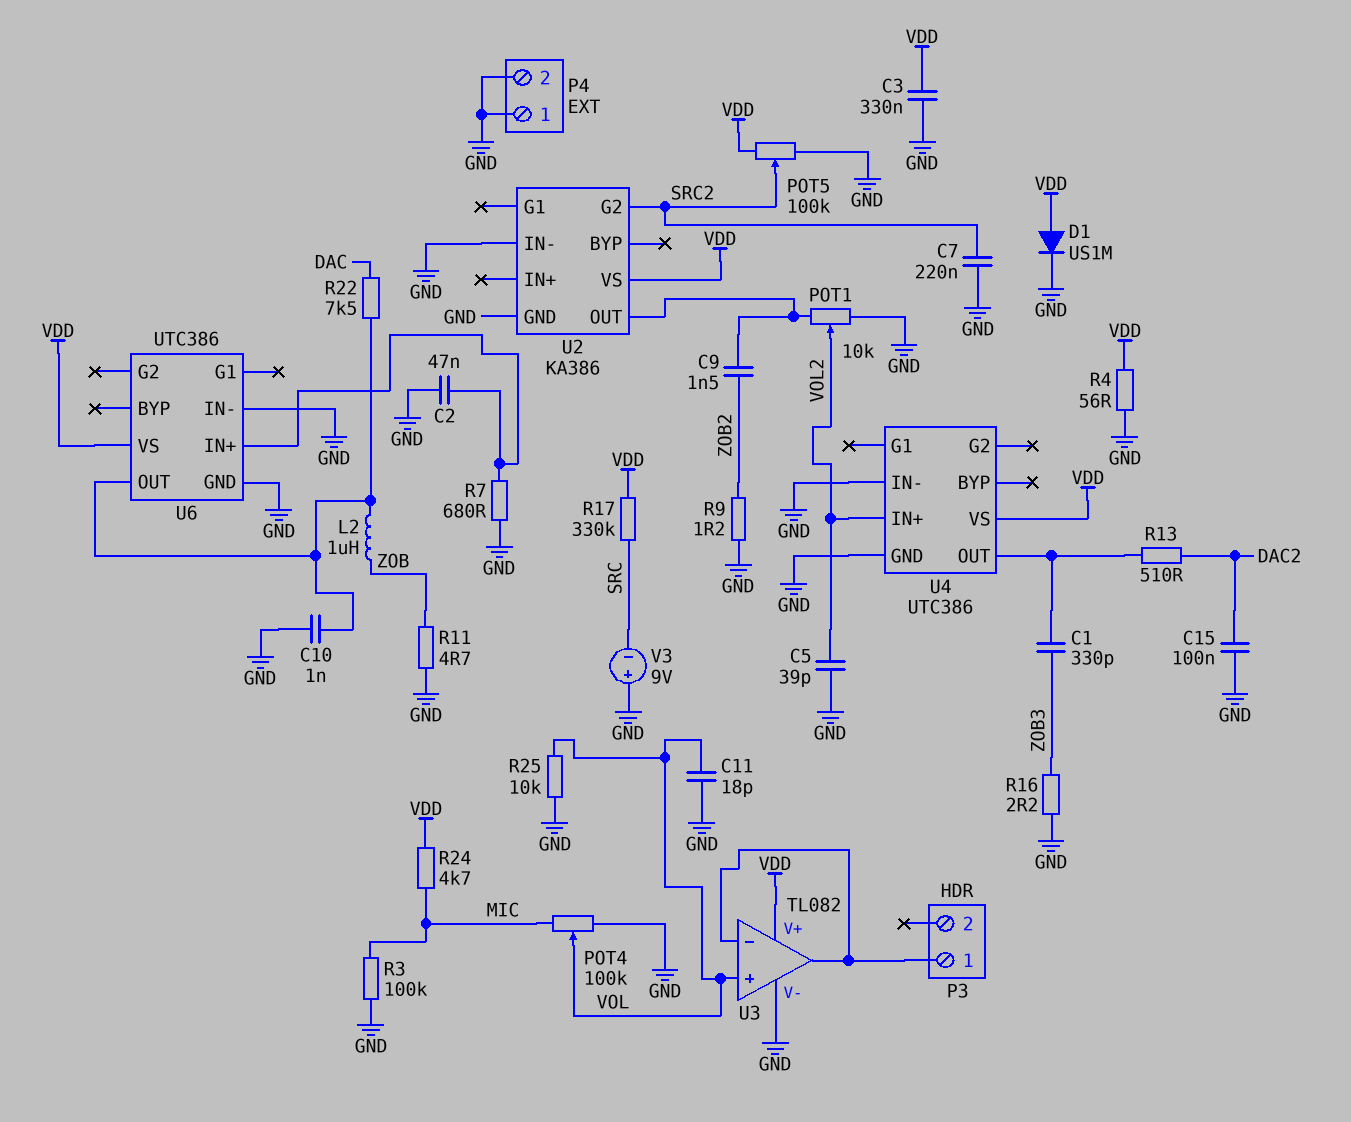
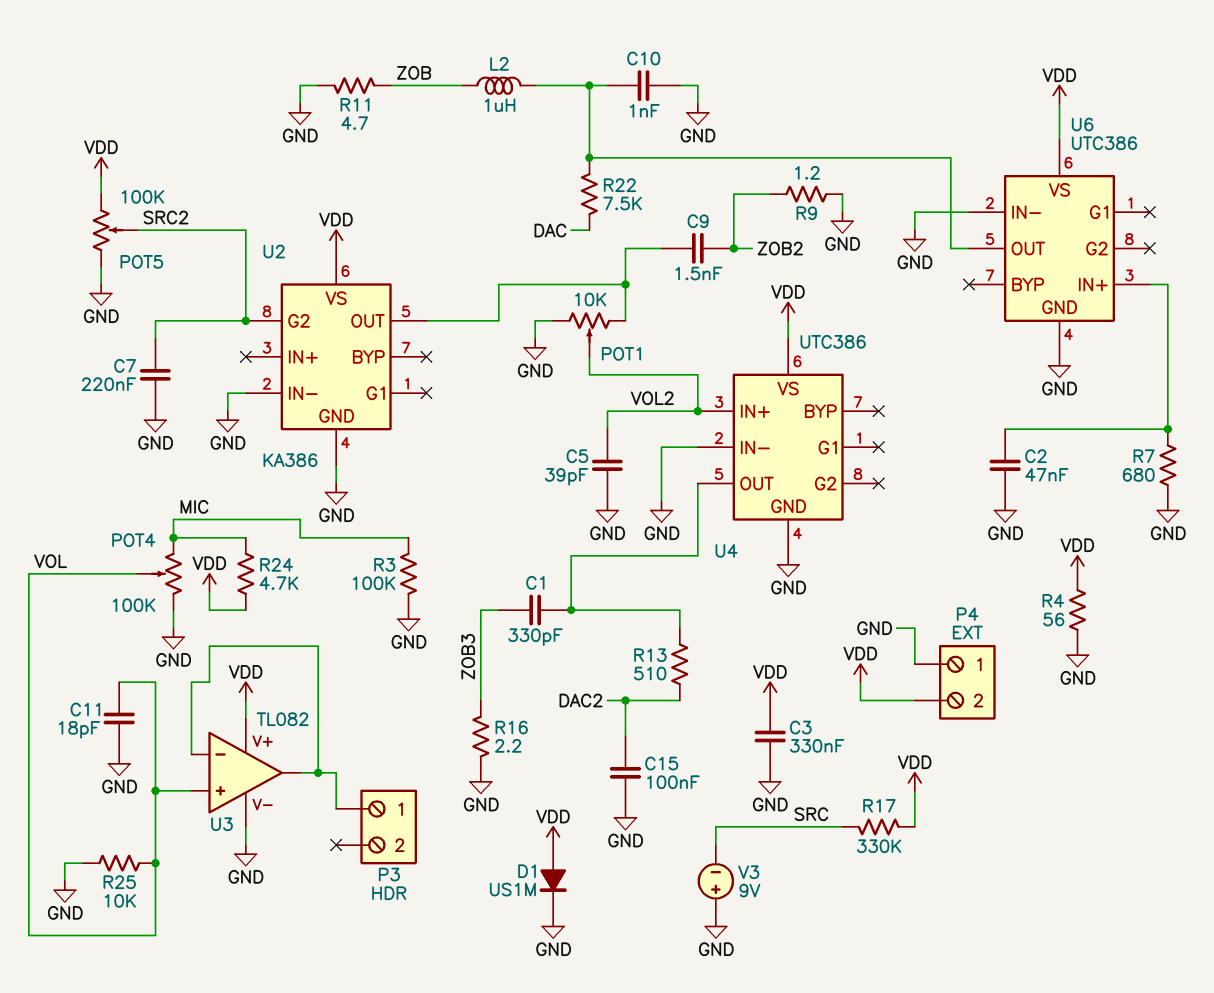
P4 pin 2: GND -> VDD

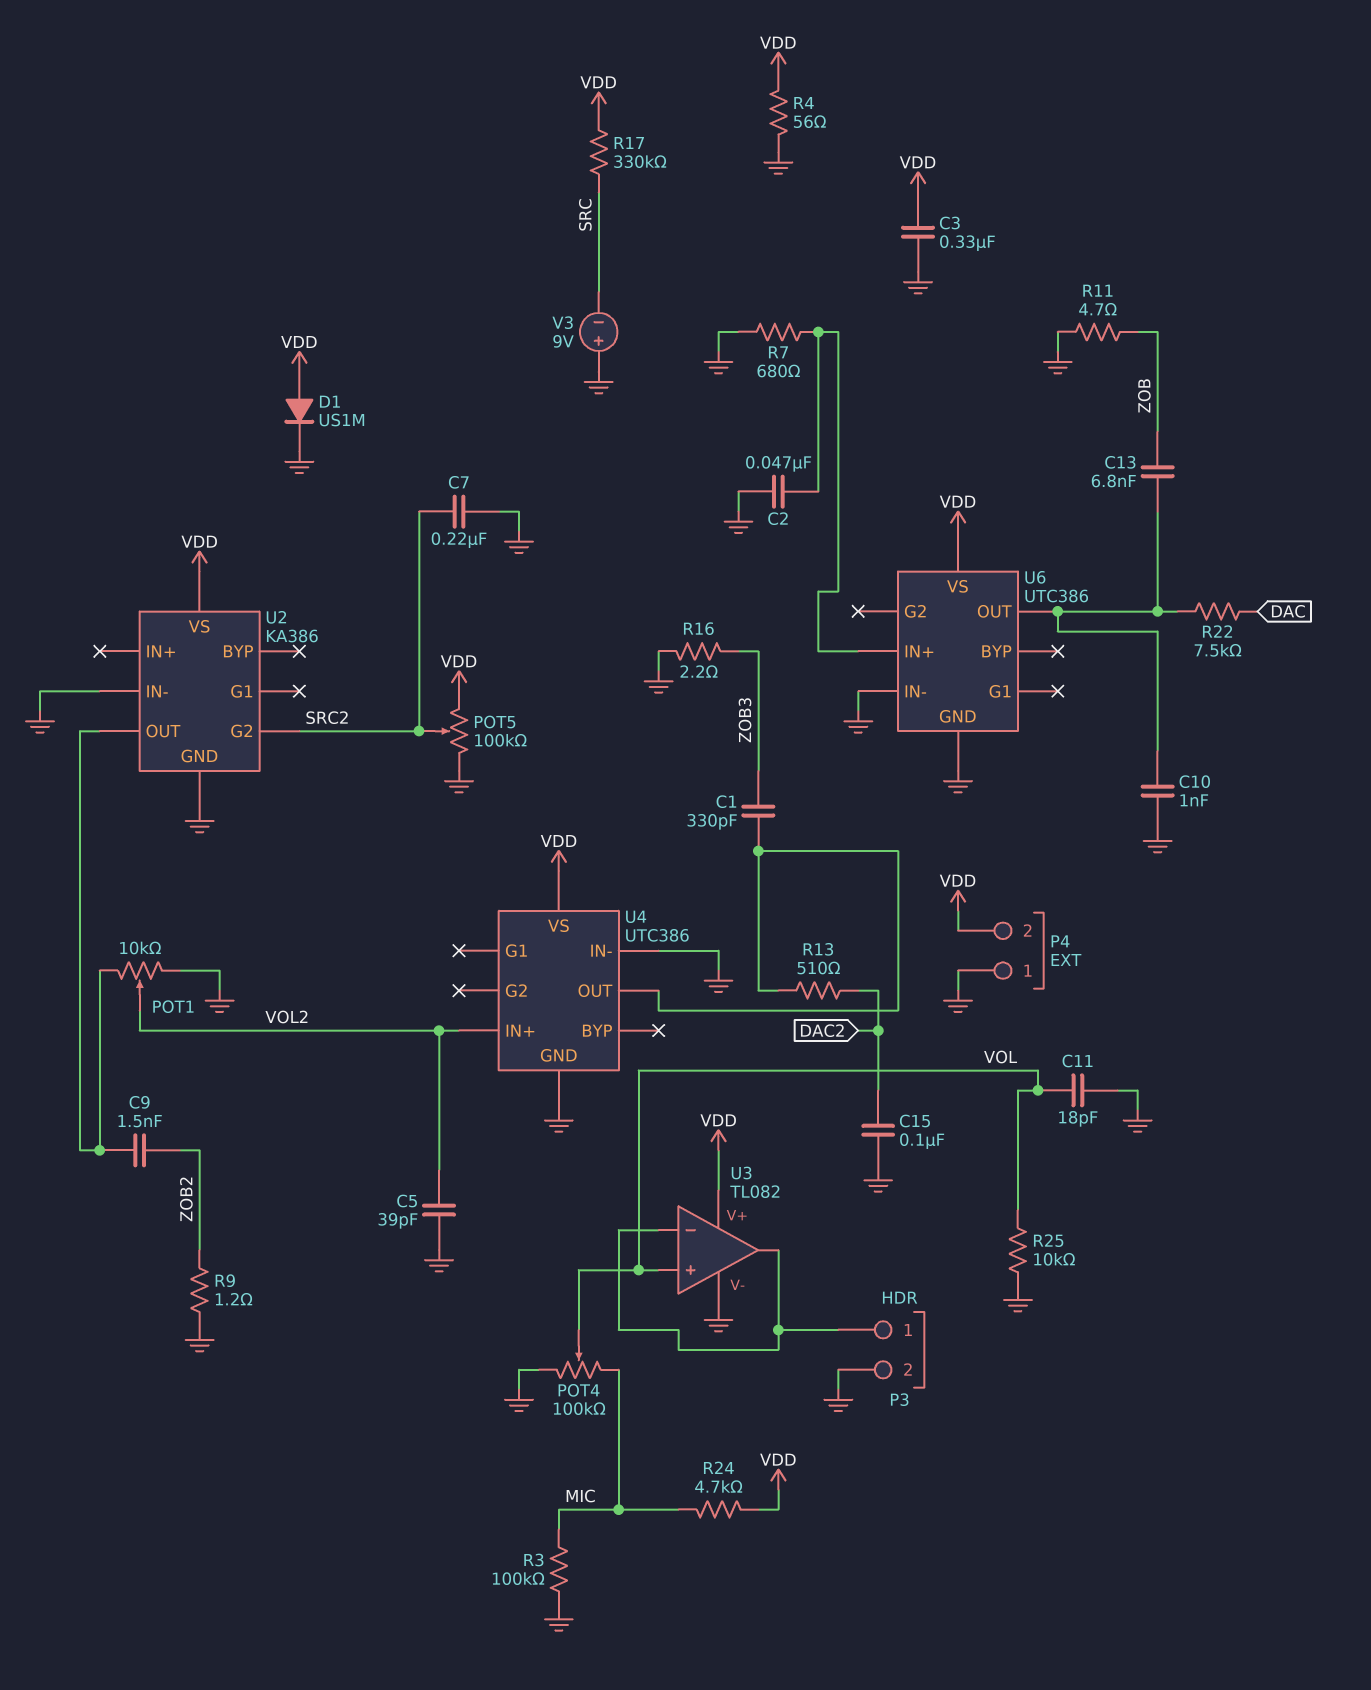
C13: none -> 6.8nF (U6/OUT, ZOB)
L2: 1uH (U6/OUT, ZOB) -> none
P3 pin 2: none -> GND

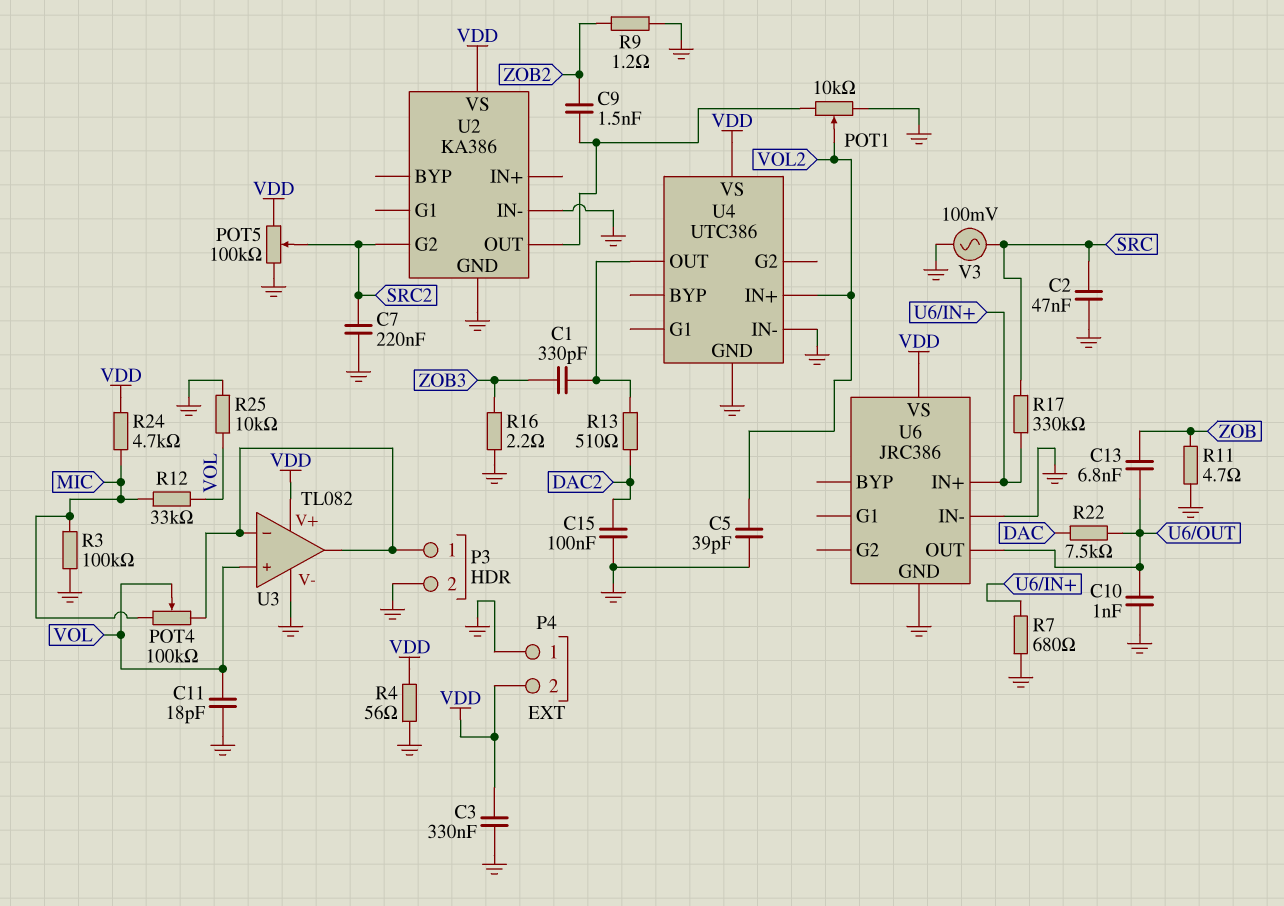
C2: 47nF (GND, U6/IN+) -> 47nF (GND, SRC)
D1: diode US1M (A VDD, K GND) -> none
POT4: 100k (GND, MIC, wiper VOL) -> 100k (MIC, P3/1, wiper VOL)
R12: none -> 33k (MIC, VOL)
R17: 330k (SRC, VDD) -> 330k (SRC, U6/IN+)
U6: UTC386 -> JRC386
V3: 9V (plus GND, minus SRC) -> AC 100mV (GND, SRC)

◆ ◆ ◆ ◆ ◆ ◆ ◆

## TASK STATEMENT:
Copy the listing over exactly, skipping the pictures it holds.

## COMPLETED EXERCISE:
P4 pin 2: GND -> VDD

C13: none -> 6.8nF (U6/OUT, ZOB)
L2: 1uH (U6/OUT, ZOB) -> none
P3 pin 2: none -> GND

C2: 47nF (GND, U6/IN+) -> 47nF (GND, SRC)
D1: diode US1M (A VDD, K GND) -> none
POT4: 100k (GND, MIC, wiper VOL) -> 100k (MIC, P3/1, wiper VOL)
R12: none -> 33k (MIC, VOL)
R17: 330k (SRC, VDD) -> 330k (SRC, U6/IN+)
U6: UTC386 -> JRC386
V3: 9V (plus GND, minus SRC) -> AC 100mV (GND, SRC)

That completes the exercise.